▶ Required work
What you print must match the data line for line.

---- Recorded information

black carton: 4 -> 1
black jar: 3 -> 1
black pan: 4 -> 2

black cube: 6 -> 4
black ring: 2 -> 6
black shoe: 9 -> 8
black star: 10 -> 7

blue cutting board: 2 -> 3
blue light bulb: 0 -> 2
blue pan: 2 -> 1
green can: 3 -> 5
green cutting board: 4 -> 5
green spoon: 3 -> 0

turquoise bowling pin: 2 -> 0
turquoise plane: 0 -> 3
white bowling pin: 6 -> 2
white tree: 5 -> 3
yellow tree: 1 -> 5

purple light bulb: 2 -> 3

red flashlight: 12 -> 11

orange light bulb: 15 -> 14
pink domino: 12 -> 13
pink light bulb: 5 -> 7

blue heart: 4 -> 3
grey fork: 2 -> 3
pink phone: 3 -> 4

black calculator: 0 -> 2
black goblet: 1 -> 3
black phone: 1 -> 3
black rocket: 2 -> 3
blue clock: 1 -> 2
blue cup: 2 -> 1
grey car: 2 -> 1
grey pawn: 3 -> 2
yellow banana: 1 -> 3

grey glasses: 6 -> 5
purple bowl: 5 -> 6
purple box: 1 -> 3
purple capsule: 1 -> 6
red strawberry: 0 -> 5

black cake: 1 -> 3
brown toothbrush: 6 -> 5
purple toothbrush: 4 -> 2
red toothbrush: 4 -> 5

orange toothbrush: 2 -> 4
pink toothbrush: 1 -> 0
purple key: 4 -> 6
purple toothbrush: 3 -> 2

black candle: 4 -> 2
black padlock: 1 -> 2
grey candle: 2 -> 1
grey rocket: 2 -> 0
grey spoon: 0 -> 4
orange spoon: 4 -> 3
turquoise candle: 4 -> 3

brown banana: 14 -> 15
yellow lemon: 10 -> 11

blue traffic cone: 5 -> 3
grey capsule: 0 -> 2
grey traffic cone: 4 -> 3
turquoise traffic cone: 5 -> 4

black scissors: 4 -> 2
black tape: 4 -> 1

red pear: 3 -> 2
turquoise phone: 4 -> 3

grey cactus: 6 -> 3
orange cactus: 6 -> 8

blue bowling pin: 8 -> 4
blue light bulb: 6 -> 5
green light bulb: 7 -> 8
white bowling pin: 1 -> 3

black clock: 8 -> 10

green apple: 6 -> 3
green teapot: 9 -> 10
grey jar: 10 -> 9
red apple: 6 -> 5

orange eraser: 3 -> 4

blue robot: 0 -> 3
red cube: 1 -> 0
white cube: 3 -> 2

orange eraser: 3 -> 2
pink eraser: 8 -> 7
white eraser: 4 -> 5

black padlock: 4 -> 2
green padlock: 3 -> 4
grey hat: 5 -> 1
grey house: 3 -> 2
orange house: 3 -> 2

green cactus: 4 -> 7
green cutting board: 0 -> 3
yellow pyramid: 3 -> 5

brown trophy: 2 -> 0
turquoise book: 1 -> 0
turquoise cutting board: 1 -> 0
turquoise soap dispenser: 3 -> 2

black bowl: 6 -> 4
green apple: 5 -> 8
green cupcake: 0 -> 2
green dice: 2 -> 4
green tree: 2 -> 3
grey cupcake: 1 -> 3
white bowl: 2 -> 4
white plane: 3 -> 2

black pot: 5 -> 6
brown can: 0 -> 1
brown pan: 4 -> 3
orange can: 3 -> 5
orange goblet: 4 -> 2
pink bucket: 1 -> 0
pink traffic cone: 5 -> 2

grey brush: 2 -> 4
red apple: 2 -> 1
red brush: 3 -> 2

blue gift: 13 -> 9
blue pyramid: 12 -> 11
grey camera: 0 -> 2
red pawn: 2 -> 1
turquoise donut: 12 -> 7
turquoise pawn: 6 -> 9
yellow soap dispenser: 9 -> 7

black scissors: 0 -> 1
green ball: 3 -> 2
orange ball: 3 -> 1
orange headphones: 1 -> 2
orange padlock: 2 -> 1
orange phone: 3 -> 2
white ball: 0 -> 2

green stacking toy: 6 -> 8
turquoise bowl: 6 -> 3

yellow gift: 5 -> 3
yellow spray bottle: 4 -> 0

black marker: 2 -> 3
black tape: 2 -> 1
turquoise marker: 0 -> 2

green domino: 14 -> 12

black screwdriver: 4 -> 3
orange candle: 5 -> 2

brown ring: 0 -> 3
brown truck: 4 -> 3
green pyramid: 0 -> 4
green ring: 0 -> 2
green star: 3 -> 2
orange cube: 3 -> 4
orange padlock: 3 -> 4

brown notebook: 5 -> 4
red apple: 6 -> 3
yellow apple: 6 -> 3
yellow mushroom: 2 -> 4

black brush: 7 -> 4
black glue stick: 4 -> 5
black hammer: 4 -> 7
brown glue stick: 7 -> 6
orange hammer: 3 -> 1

--------

▶ Output for this task
black carton: 4 -> 1
black jar: 3 -> 1
black pan: 4 -> 2

black cube: 6 -> 4
black ring: 2 -> 6
black shoe: 9 -> 8
black star: 10 -> 7

blue cutting board: 2 -> 3
blue light bulb: 0 -> 2
blue pan: 2 -> 1
green can: 3 -> 5
green cutting board: 4 -> 5
green spoon: 3 -> 0

turquoise bowling pin: 2 -> 0
turquoise plane: 0 -> 3
white bowling pin: 6 -> 2
white tree: 5 -> 3
yellow tree: 1 -> 5

purple light bulb: 2 -> 3

red flashlight: 12 -> 11

orange light bulb: 15 -> 14
pink domino: 12 -> 13
pink light bulb: 5 -> 7

blue heart: 4 -> 3
grey fork: 2 -> 3
pink phone: 3 -> 4

black calculator: 0 -> 2
black goblet: 1 -> 3
black phone: 1 -> 3
black rocket: 2 -> 3
blue clock: 1 -> 2
blue cup: 2 -> 1
grey car: 2 -> 1
grey pawn: 3 -> 2
yellow banana: 1 -> 3

grey glasses: 6 -> 5
purple bowl: 5 -> 6
purple box: 1 -> 3
purple capsule: 1 -> 6
red strawberry: 0 -> 5

black cake: 1 -> 3
brown toothbrush: 6 -> 5
purple toothbrush: 4 -> 2
red toothbrush: 4 -> 5

orange toothbrush: 2 -> 4
pink toothbrush: 1 -> 0
purple key: 4 -> 6
purple toothbrush: 3 -> 2

black candle: 4 -> 2
black padlock: 1 -> 2
grey candle: 2 -> 1
grey rocket: 2 -> 0
grey spoon: 0 -> 4
orange spoon: 4 -> 3
turquoise candle: 4 -> 3

brown banana: 14 -> 15
yellow lemon: 10 -> 11

blue traffic cone: 5 -> 3
grey capsule: 0 -> 2
grey traffic cone: 4 -> 3
turquoise traffic cone: 5 -> 4

black scissors: 4 -> 2
black tape: 4 -> 1

red pear: 3 -> 2
turquoise phone: 4 -> 3

grey cactus: 6 -> 3
orange cactus: 6 -> 8

blue bowling pin: 8 -> 4
blue light bulb: 6 -> 5
green light bulb: 7 -> 8
white bowling pin: 1 -> 3

black clock: 8 -> 10

green apple: 6 -> 3
green teapot: 9 -> 10
grey jar: 10 -> 9
red apple: 6 -> 5

orange eraser: 3 -> 4

blue robot: 0 -> 3
red cube: 1 -> 0
white cube: 3 -> 2

orange eraser: 3 -> 2
pink eraser: 8 -> 7
white eraser: 4 -> 5

black padlock: 4 -> 2
green padlock: 3 -> 4
grey hat: 5 -> 1
grey house: 3 -> 2
orange house: 3 -> 2

green cactus: 4 -> 7
green cutting board: 0 -> 3
yellow pyramid: 3 -> 5

brown trophy: 2 -> 0
turquoise book: 1 -> 0
turquoise cutting board: 1 -> 0
turquoise soap dispenser: 3 -> 2

black bowl: 6 -> 4
green apple: 5 -> 8
green cupcake: 0 -> 2
green dice: 2 -> 4
green tree: 2 -> 3
grey cupcake: 1 -> 3
white bowl: 2 -> 4
white plane: 3 -> 2

black pot: 5 -> 6
brown can: 0 -> 1
brown pan: 4 -> 3
orange can: 3 -> 5
orange goblet: 4 -> 2
pink bucket: 1 -> 0
pink traffic cone: 5 -> 2

grey brush: 2 -> 4
red apple: 2 -> 1
red brush: 3 -> 2

blue gift: 13 -> 9
blue pyramid: 12 -> 11
grey camera: 0 -> 2
red pawn: 2 -> 1
turquoise donut: 12 -> 7
turquoise pawn: 6 -> 9
yellow soap dispenser: 9 -> 7

black scissors: 0 -> 1
green ball: 3 -> 2
orange ball: 3 -> 1
orange headphones: 1 -> 2
orange padlock: 2 -> 1
orange phone: 3 -> 2
white ball: 0 -> 2

green stacking toy: 6 -> 8
turquoise bowl: 6 -> 3

yellow gift: 5 -> 3
yellow spray bottle: 4 -> 0

black marker: 2 -> 3
black tape: 2 -> 1
turquoise marker: 0 -> 2

green domino: 14 -> 12

black screwdriver: 4 -> 3
orange candle: 5 -> 2

brown ring: 0 -> 3
brown truck: 4 -> 3
green pyramid: 0 -> 4
green ring: 0 -> 2
green star: 3 -> 2
orange cube: 3 -> 4
orange padlock: 3 -> 4

brown notebook: 5 -> 4
red apple: 6 -> 3
yellow apple: 6 -> 3
yellow mushroom: 2 -> 4

black brush: 7 -> 4
black glue stick: 4 -> 5
black hammer: 4 -> 7
brown glue stick: 7 -> 6
orange hammer: 3 -> 1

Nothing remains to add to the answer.